== Required action ==
Pictures do not belong in the copy, so please give every entry below again exactly.

== Collection entries ==
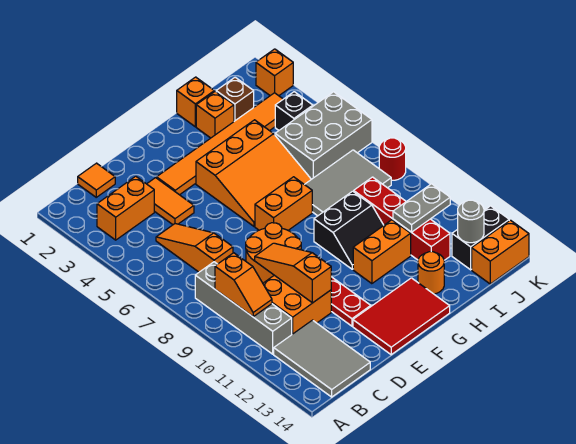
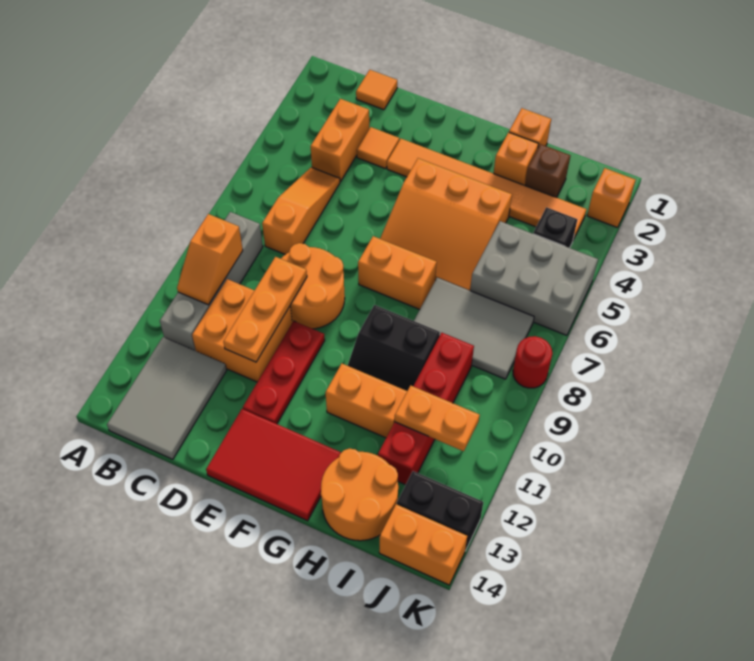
orange brick B3:C3 level 1 -> orange brick C3:C4 level 1
orange tile D3:D4 level 1 -> orange tile D3 level 1
orange slope D9:D11 level 2 top 11 -> orange plate D9:D11 level 2
orange round brick H13 level 1 -> orange round brick H13:I14 level 1
grey plate I11:J11 level 2 -> orange plate I11:J11 level 2
grey round brick J13 level 2 -> none

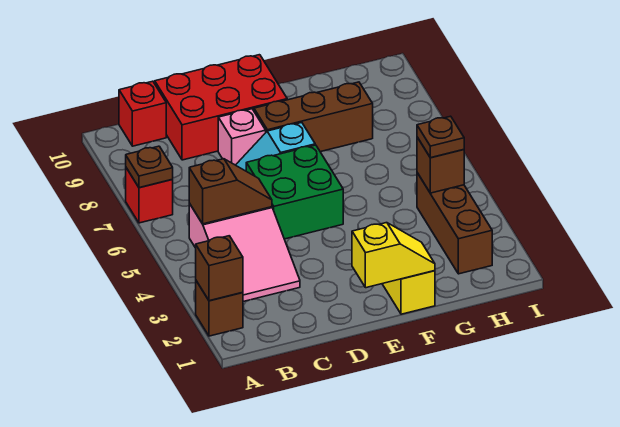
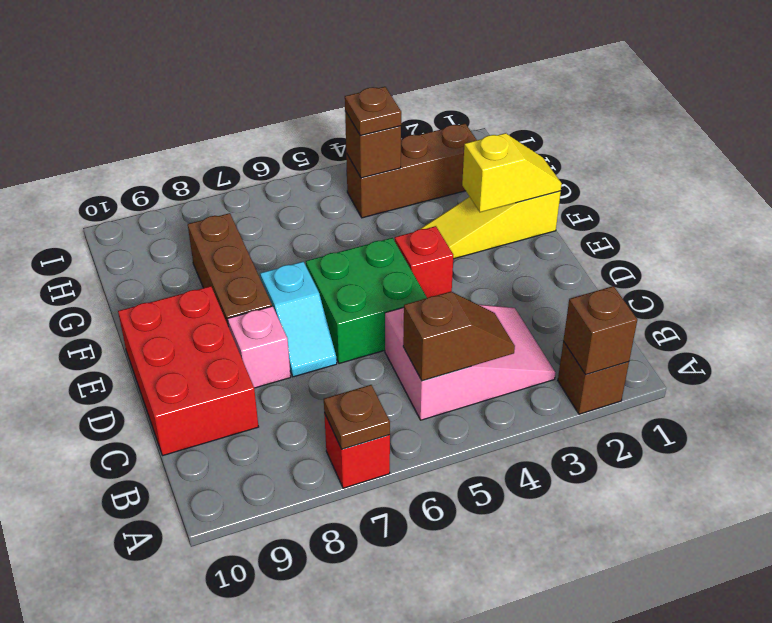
brown slope B5:C5 level 2 top B -> brown slope B4:B5 level 2 top 5
red brick B10 level 1 -> red brick E4 level 1
yellow slope E1:F1 level 2 top E -> yellow slope F1:F2 level 2 top 2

== Exercise solution ==
orange brick B3:C3 level 1 -> orange brick C3:C4 level 1
orange tile D3:D4 level 1 -> orange tile D3 level 1
orange slope D9:D11 level 2 top 11 -> orange plate D9:D11 level 2
orange round brick H13 level 1 -> orange round brick H13:I14 level 1
grey plate I11:J11 level 2 -> orange plate I11:J11 level 2
grey round brick J13 level 2 -> none

brown slope B5:C5 level 2 top B -> brown slope B4:B5 level 2 top 5
red brick B10 level 1 -> red brick E4 level 1
yellow slope E1:F1 level 2 top E -> yellow slope F1:F2 level 2 top 2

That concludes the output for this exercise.